Task prompt – After finding the line with "LCD3 pin GND: GND -> 3V3" in the entries below, retype exactly each line from there through the line with "GAS pin DO: 7 -> 4", including that final line.

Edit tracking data
_____
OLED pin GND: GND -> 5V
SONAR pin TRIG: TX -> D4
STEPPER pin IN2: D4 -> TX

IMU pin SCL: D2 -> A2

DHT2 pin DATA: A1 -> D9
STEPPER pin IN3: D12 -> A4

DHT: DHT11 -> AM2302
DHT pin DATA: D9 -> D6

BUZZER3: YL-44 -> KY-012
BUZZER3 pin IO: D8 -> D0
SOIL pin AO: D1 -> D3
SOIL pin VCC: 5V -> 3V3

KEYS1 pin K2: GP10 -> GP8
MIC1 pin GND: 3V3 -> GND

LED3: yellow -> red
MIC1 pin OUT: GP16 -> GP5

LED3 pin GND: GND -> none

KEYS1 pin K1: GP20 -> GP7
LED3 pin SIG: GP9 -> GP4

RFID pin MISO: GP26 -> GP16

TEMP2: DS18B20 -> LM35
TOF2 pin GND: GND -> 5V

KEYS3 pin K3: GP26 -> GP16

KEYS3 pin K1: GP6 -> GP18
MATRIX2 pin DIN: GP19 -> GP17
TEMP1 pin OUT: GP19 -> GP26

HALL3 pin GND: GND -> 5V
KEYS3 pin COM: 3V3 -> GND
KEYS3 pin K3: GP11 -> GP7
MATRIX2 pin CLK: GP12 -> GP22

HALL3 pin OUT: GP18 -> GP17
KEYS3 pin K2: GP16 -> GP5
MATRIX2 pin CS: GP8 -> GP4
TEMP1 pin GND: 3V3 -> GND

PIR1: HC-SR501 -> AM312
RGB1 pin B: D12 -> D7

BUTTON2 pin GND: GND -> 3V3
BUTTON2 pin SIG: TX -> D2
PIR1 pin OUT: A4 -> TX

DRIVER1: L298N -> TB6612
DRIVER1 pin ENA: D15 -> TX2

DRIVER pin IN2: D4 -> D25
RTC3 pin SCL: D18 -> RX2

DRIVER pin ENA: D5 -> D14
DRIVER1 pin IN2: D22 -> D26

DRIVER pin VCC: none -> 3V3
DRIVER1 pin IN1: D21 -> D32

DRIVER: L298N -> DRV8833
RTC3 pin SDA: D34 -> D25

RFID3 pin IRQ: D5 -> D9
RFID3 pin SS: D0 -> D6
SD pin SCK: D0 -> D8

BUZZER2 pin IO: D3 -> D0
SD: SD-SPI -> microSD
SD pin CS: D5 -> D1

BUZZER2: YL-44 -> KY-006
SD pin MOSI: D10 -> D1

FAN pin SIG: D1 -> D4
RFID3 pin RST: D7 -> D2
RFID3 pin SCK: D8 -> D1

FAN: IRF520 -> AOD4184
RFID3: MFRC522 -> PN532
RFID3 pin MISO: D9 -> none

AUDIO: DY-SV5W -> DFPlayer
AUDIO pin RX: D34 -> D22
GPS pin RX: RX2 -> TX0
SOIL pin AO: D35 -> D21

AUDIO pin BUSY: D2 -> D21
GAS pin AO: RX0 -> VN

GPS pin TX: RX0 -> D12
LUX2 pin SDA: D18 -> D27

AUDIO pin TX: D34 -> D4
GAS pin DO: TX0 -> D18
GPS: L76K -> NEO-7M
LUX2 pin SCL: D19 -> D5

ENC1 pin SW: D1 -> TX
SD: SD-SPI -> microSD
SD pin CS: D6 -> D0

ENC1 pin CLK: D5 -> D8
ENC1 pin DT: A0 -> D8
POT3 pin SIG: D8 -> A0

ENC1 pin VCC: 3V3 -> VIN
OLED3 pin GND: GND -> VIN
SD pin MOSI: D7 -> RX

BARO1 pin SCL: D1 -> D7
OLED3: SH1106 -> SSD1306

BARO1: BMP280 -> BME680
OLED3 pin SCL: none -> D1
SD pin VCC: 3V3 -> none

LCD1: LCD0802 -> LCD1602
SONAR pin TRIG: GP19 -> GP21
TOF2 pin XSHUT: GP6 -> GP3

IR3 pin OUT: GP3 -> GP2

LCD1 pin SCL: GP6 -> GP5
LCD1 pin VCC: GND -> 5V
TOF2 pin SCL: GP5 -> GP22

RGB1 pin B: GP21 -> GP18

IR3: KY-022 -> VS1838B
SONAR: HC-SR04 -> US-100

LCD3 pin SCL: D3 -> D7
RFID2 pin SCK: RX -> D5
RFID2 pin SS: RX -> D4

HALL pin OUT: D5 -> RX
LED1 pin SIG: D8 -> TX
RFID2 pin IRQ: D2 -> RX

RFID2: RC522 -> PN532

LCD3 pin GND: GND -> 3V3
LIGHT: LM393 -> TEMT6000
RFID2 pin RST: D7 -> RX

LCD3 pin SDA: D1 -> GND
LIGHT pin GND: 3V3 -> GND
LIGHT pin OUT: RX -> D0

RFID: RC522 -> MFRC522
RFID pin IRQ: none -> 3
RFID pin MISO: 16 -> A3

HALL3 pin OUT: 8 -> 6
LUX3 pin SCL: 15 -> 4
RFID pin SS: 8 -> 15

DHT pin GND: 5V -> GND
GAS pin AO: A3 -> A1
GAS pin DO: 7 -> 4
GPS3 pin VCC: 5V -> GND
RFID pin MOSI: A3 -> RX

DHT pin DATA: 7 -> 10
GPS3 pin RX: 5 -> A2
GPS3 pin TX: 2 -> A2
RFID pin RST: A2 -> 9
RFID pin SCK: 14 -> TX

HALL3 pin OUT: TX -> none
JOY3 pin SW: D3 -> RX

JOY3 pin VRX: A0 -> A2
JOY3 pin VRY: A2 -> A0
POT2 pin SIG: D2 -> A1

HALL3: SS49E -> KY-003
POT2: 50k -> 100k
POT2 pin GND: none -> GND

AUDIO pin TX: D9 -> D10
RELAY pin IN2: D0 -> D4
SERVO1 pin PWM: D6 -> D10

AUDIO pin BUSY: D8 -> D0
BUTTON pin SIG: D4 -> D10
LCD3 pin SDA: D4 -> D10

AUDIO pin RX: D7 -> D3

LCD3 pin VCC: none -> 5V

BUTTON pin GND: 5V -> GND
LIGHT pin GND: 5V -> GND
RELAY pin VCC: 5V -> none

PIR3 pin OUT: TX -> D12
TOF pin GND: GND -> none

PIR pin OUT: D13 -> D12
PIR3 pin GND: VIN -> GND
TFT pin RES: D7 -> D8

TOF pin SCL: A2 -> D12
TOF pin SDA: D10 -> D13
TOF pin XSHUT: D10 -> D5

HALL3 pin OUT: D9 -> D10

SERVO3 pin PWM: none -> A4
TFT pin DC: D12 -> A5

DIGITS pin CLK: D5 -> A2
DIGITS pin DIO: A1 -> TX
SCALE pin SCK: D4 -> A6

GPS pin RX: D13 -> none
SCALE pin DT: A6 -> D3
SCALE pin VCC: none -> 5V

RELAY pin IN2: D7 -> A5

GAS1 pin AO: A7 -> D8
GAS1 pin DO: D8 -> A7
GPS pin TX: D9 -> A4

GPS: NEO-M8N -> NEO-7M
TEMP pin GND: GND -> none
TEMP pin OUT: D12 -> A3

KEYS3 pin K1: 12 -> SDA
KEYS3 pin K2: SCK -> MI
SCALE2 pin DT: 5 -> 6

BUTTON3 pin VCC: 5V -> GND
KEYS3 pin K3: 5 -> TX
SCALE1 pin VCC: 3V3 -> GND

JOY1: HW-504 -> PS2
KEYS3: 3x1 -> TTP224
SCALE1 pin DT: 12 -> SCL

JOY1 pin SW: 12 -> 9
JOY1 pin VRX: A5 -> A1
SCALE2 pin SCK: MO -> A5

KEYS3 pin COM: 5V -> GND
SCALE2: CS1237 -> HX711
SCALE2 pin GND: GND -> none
_____
Task output –
LCD3 pin GND: GND -> 3V3
LIGHT: LM393 -> TEMT6000
RFID2 pin RST: D7 -> RX

LCD3 pin SDA: D1 -> GND
LIGHT pin GND: 3V3 -> GND
LIGHT pin OUT: RX -> D0

RFID: RC522 -> MFRC522
RFID pin IRQ: none -> 3
RFID pin MISO: 16 -> A3

HALL3 pin OUT: 8 -> 6
LUX3 pin SCL: 15 -> 4
RFID pin SS: 8 -> 15

DHT pin GND: 5V -> GND
GAS pin AO: A3 -> A1
GAS pin DO: 7 -> 4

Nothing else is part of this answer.